**PROBLEM TO SOLVE**
Output range, inclusive: from the line containing "MATRIX2 pin CLK: A4 -> MO" to the line containing "TFT2 pin SCK: SDA -> MO". Restate those lines from the data below word for word and only those.

**SOURCE DATA**
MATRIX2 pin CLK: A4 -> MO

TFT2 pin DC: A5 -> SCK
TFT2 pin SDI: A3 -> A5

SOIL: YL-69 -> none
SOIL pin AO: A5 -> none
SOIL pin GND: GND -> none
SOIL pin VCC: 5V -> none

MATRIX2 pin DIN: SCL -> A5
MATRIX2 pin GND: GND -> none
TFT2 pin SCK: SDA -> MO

...

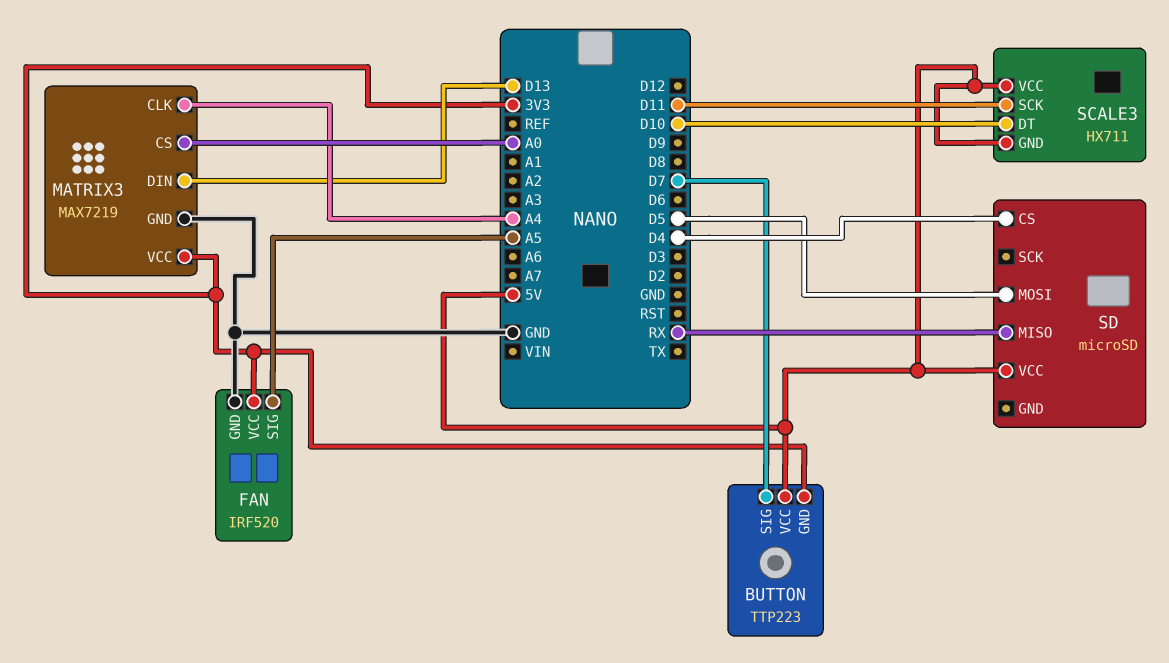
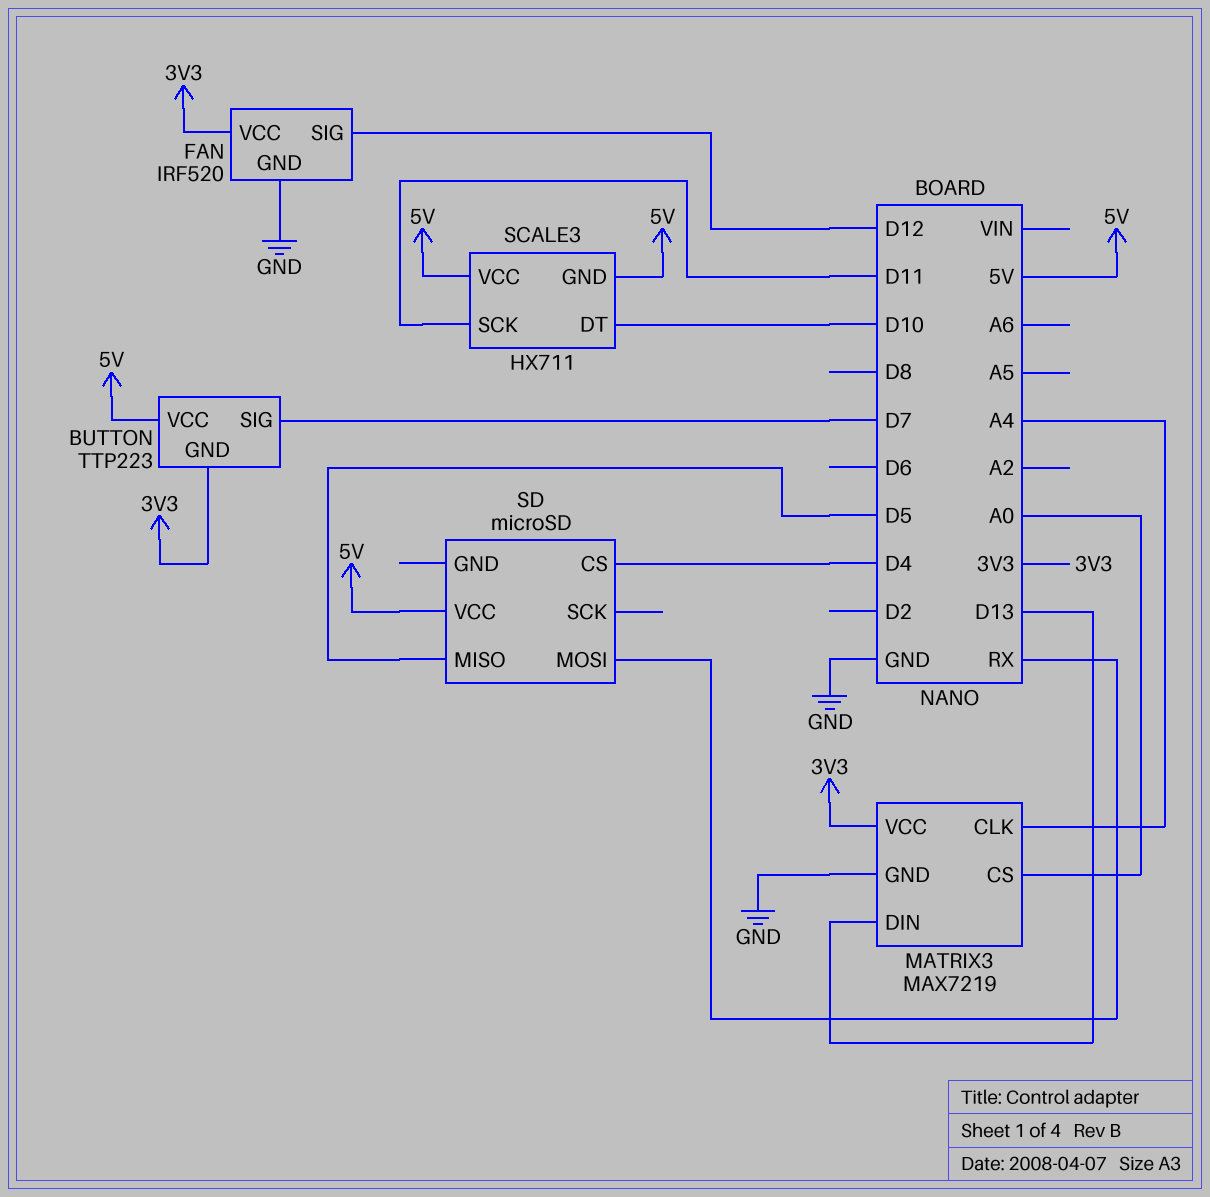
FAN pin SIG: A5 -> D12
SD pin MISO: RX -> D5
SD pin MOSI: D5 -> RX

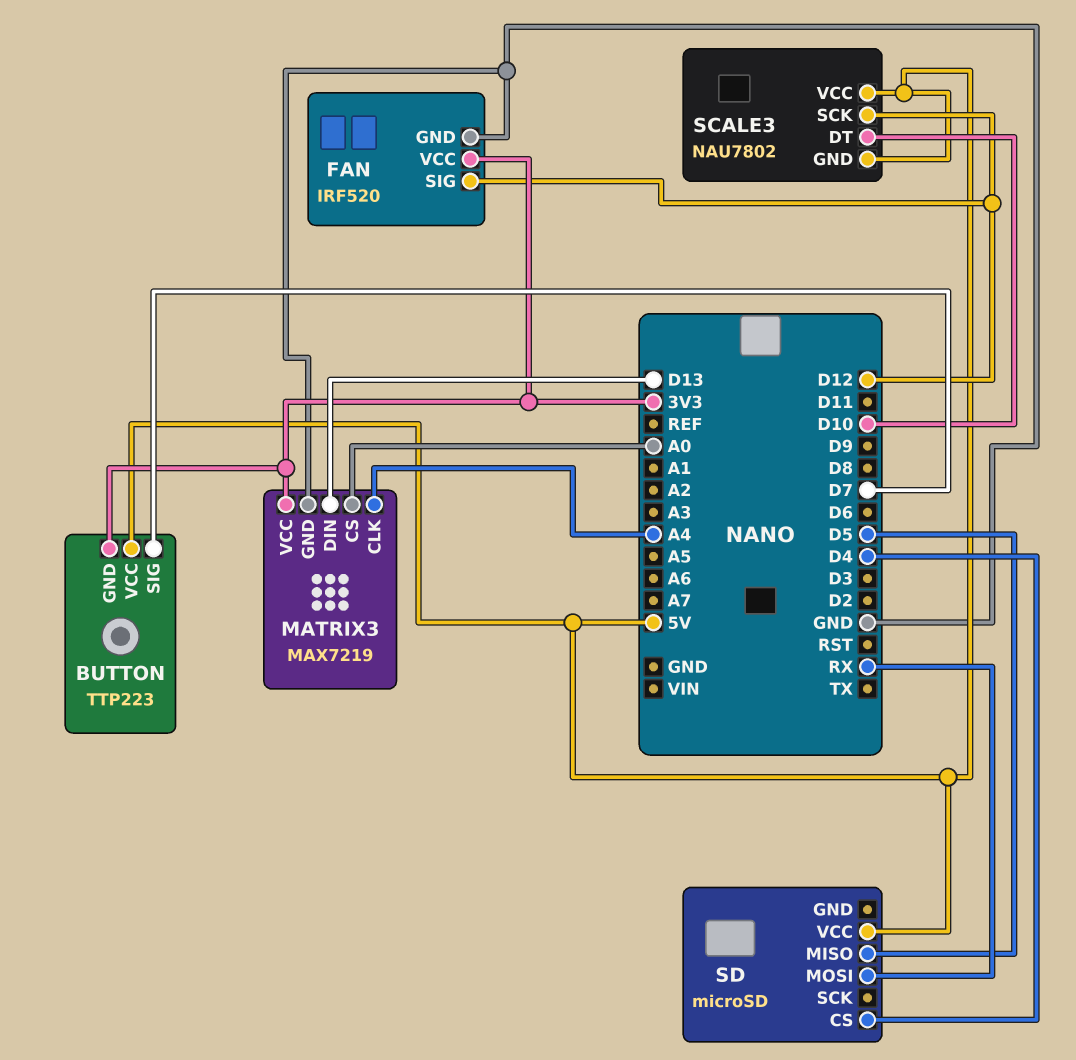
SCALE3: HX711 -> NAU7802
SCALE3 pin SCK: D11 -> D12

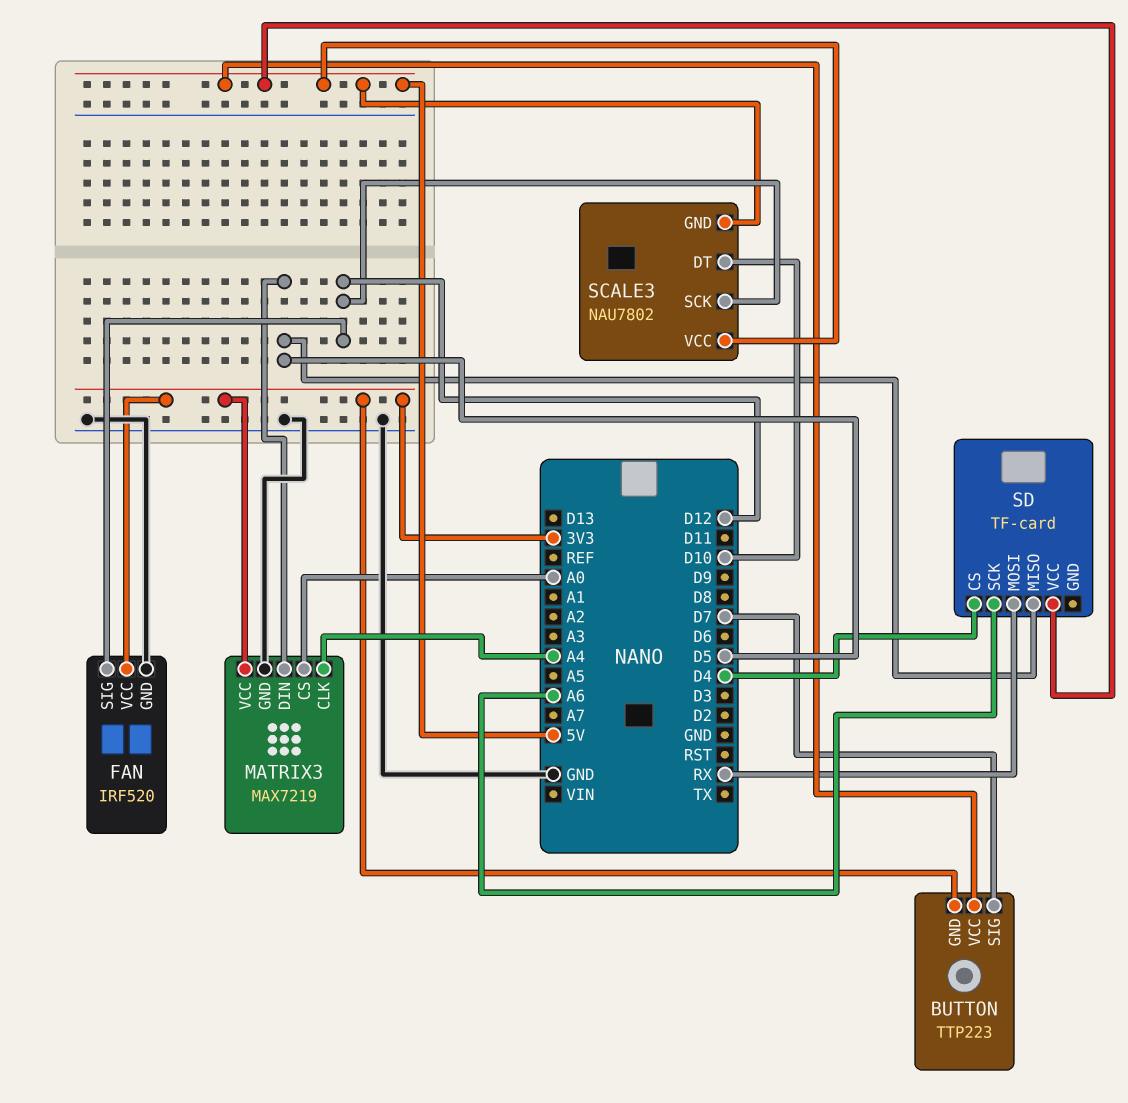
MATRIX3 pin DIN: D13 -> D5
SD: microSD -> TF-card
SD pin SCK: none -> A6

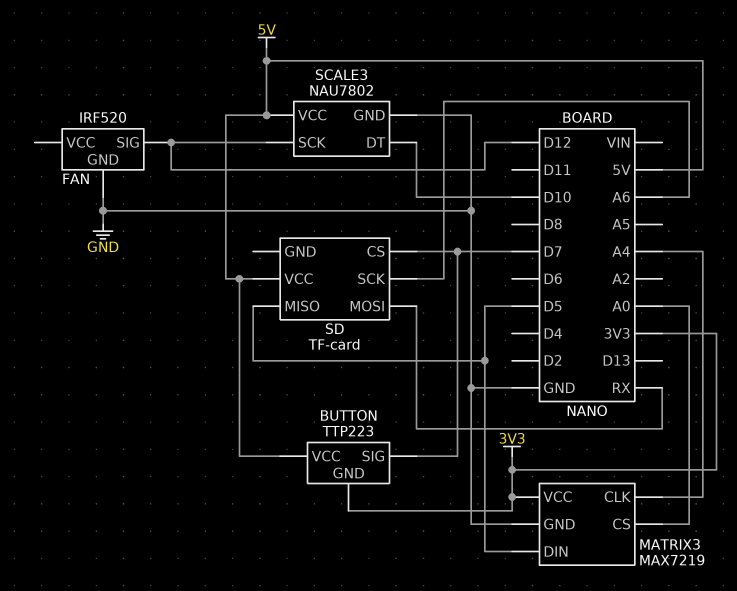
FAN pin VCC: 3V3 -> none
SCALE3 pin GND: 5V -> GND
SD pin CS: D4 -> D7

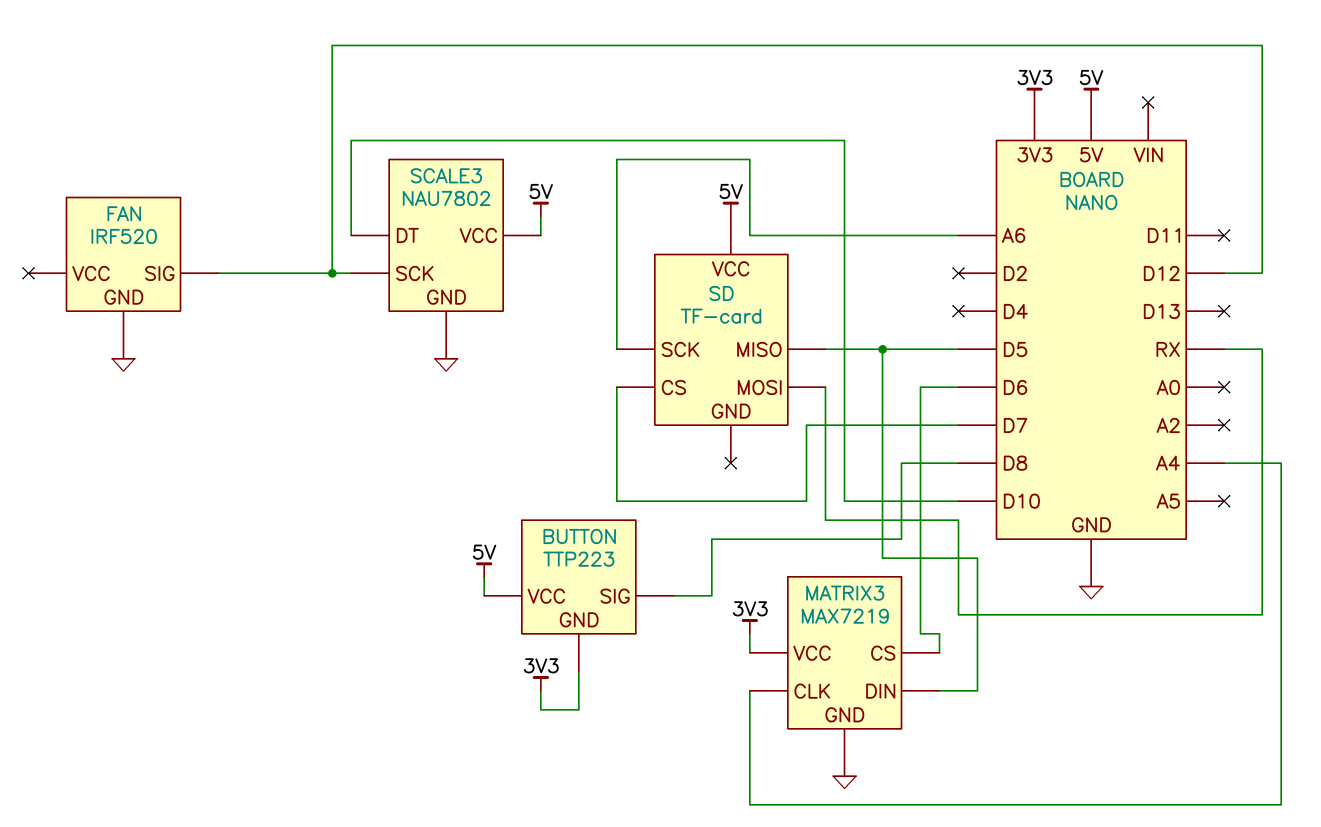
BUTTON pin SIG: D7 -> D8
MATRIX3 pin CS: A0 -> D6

---

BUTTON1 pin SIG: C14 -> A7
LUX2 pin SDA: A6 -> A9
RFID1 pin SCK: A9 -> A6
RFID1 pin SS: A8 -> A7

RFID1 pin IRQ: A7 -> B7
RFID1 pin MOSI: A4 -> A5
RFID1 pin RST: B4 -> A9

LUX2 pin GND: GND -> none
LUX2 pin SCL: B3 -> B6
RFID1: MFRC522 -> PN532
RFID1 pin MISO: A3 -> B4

**RESPONSE TO THE EXERCISE**
MATRIX2 pin CLK: A4 -> MO

TFT2 pin DC: A5 -> SCK
TFT2 pin SDI: A3 -> A5

SOIL: YL-69 -> none
SOIL pin AO: A5 -> none
SOIL pin GND: GND -> none
SOIL pin VCC: 5V -> none

MATRIX2 pin DIN: SCL -> A5
MATRIX2 pin GND: GND -> none
TFT2 pin SCK: SDA -> MO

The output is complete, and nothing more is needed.